**EXERCISE AIM:**
Each entry below is to be reproduced exactly, though any pictures it holds must be omitted.

**THE INPUT:**
*** Begin section ***

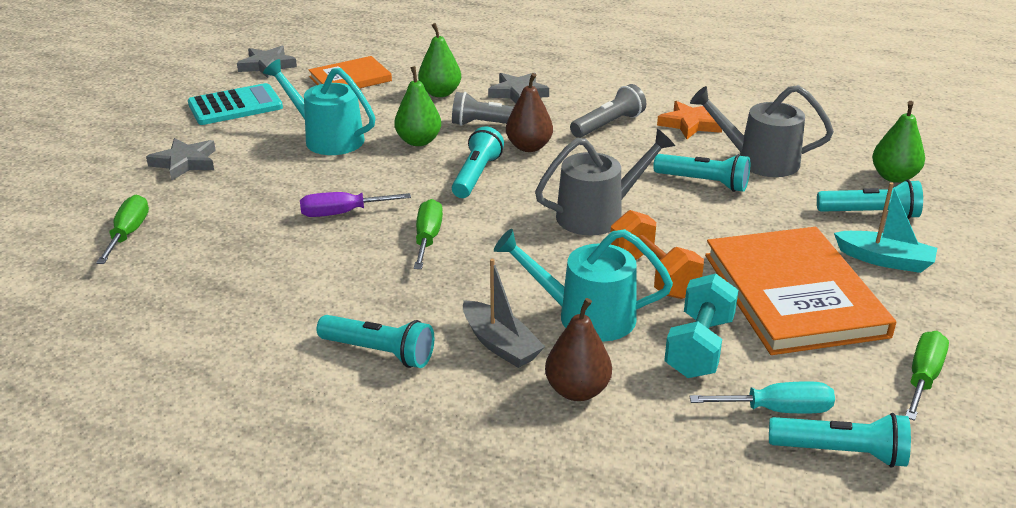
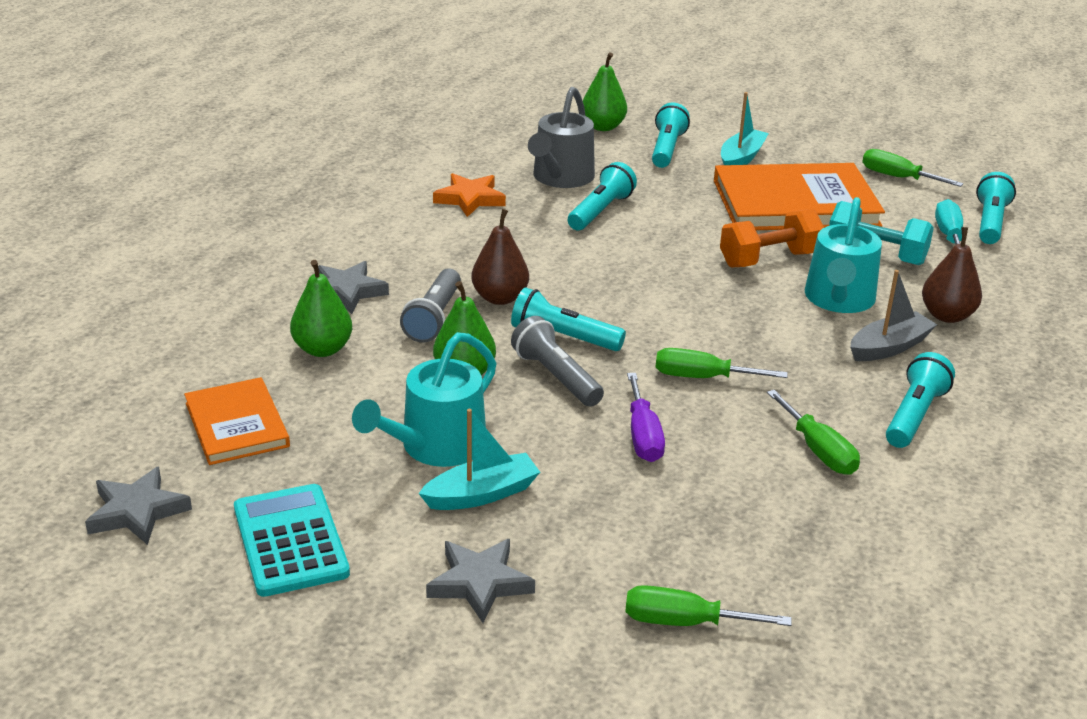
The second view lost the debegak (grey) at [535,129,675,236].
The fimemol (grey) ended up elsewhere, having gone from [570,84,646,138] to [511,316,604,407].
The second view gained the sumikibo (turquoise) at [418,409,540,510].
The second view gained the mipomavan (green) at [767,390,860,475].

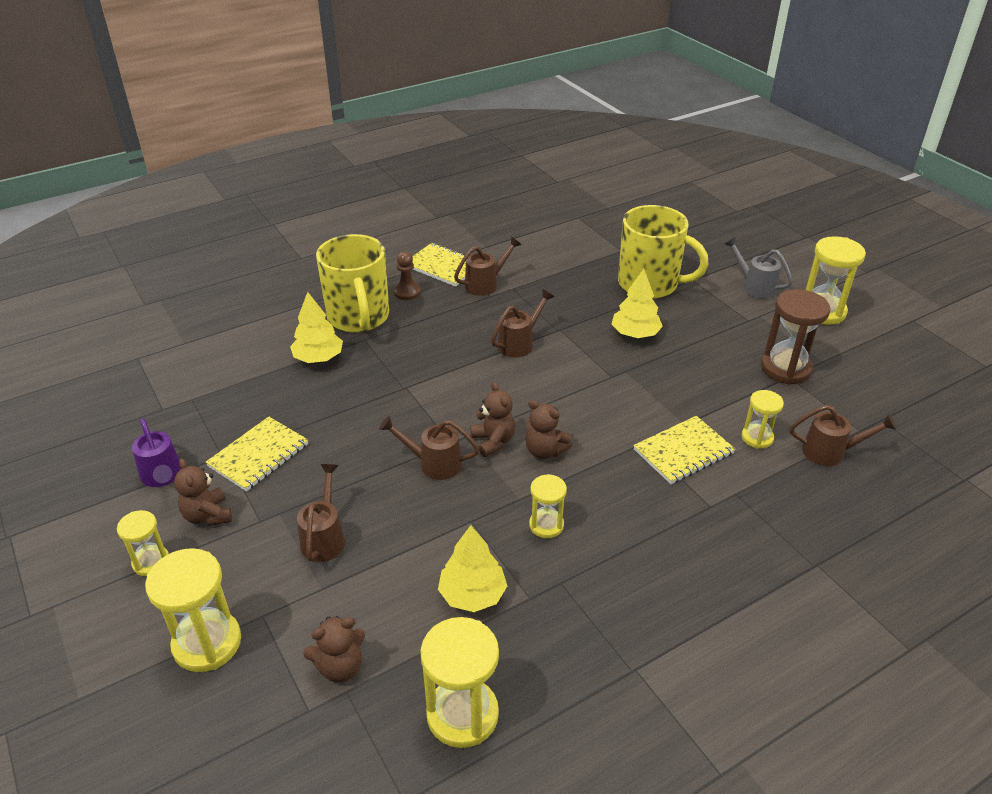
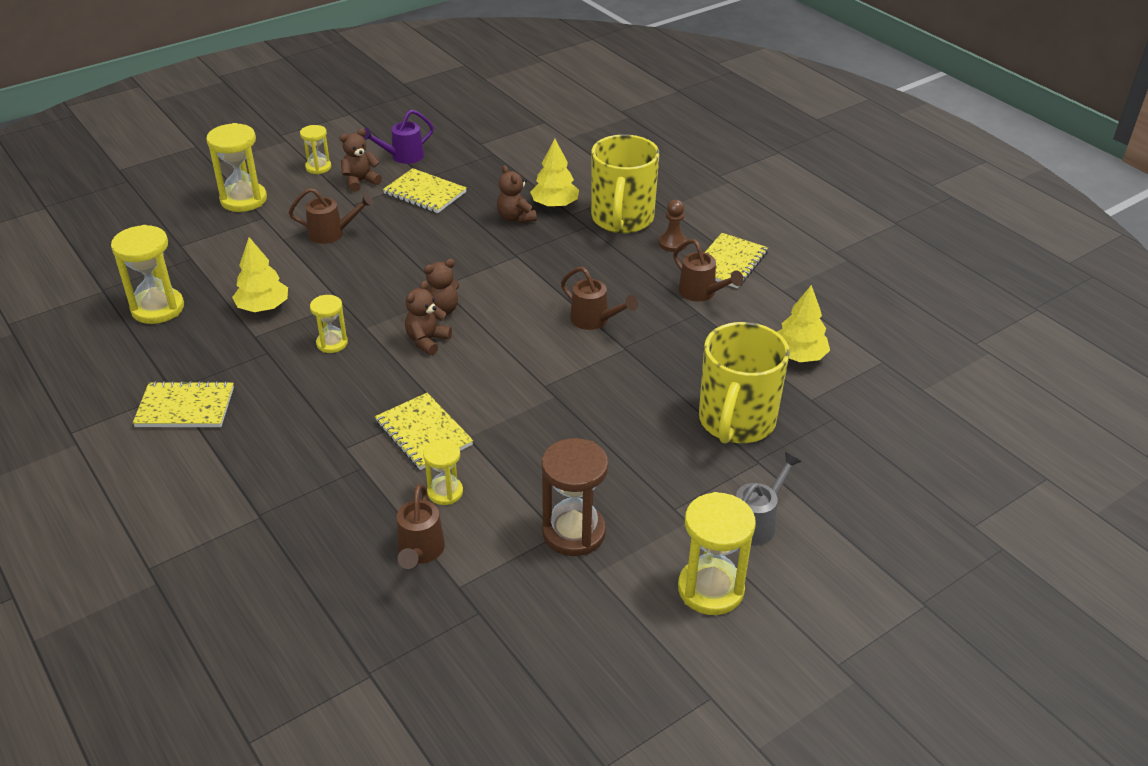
The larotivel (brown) ended up elsewhere, having gone from [303,616,365,682] to [497,165,537,223].
The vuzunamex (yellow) at [316,234,389,333] ended up facing another way, 60 degrees counterclockwise from before.
The second view lost the debegak (brown) at [379,416,479,480].
The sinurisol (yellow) ended up elsewhere, having gone from [612,269,663,338] to [777,285,830,362].
The second view gained the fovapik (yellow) at [133,381,234,427].

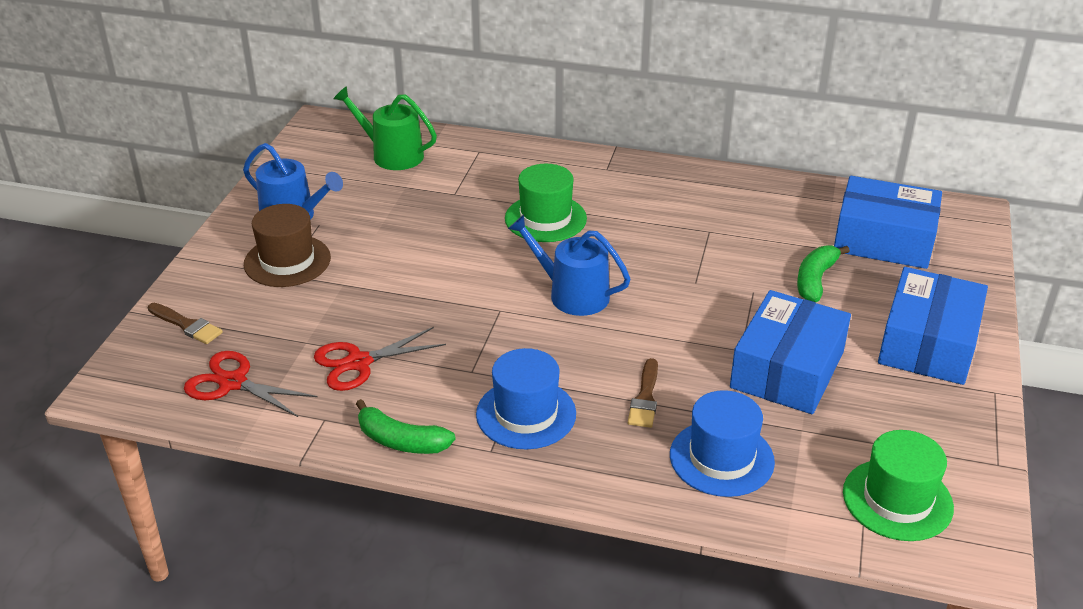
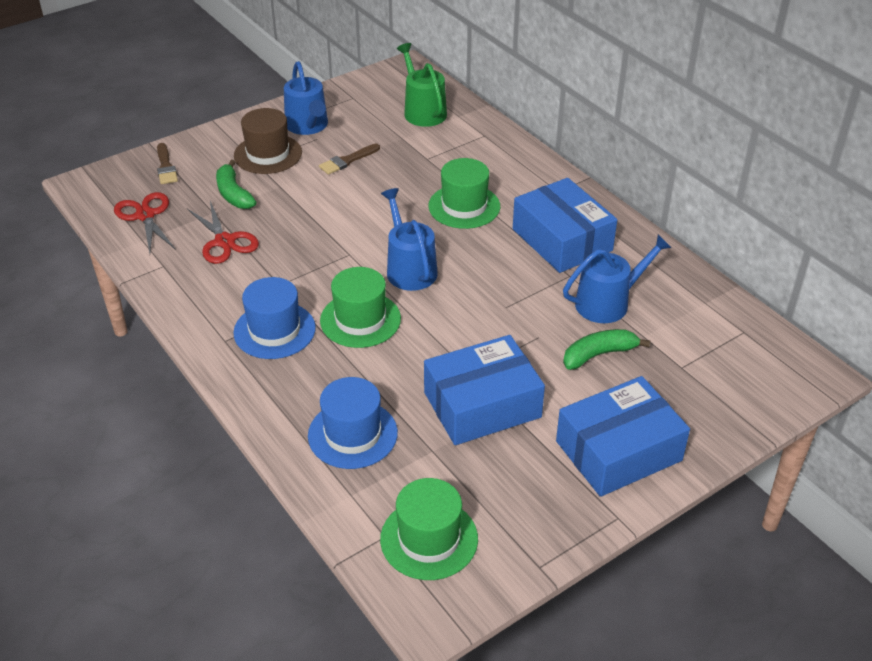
The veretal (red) at [314,327,446,391] ended up facing another way, 135 degrees counterclockwise from before.
The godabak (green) ended up elsewhere, having gone from [356,399,455,454] to [216,160,256,209].
The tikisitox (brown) ended up elsewhere, having gone from [628,358,658,428] to [319,143,380,175].
The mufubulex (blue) ended up elsewhere, having gone from [834,176,942,269] to [513,178,617,273].
The second view gained the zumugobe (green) at [320,267,401,348].
The second view gained the debegak (blue) at [563,235,672,323].

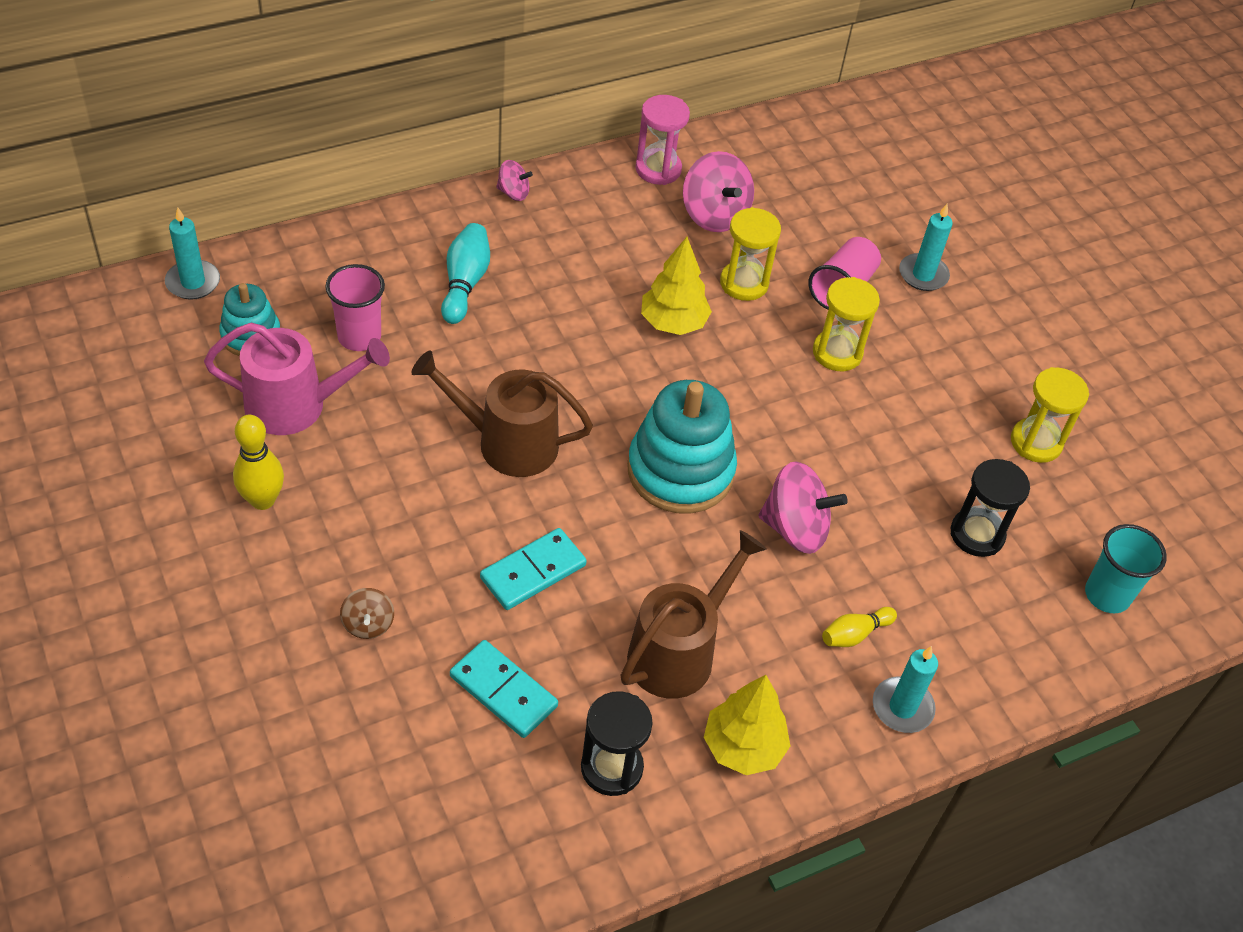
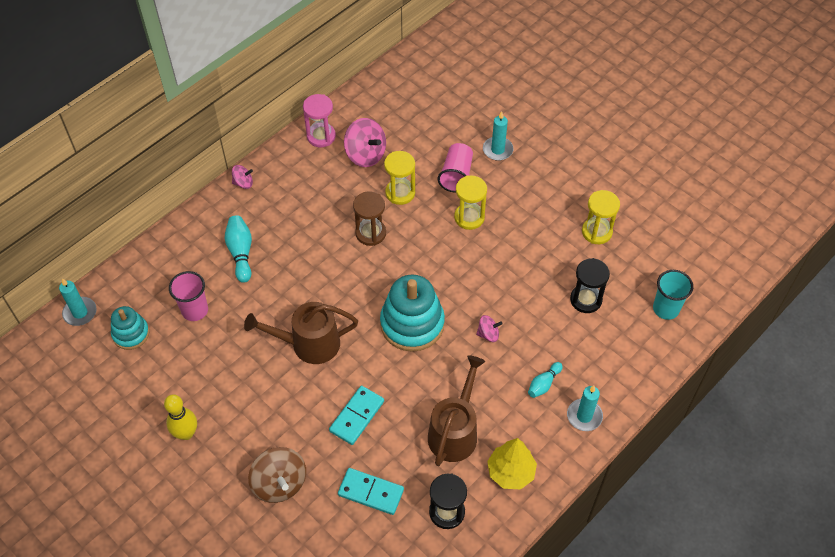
The second view lost the debegak (pink) at [204,323,390,435].
The size of the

*** End section ***

**OUTPUT:**
The second view lost the debegak (grey) at [535,129,675,236].
The fimemol (grey) ended up elsewhere, having gone from [570,84,646,138] to [511,316,604,407].
The second view gained the sumikibo (turquoise) at [418,409,540,510].
The second view gained the mipomavan (green) at [767,390,860,475].

The larotivel (brown) ended up elsewhere, having gone from [303,616,365,682] to [497,165,537,223].
The vuzunamex (yellow) at [316,234,389,333] ended up facing another way, 60 degrees counterclockwise from before.
The second view lost the debegak (brown) at [379,416,479,480].
The sinurisol (yellow) ended up elsewhere, having gone from [612,269,663,338] to [777,285,830,362].
The second view gained the fovapik (yellow) at [133,381,234,427].

The veretal (red) at [314,327,446,391] ended up facing another way, 135 degrees counterclockwise from before.
The godabak (green) ended up elsewhere, having gone from [356,399,455,454] to [216,160,256,209].
The tikisitox (brown) ended up elsewhere, having gone from [628,358,658,428] to [319,143,380,175].
The mufubulex (blue) ended up elsewhere, having gone from [834,176,942,269] to [513,178,617,273].
The second view gained the zumugobe (green) at [320,267,401,348].
The second view gained the debegak (blue) at [563,235,672,323].

The second view lost the debegak (pink) at [204,323,390,435].
The size of the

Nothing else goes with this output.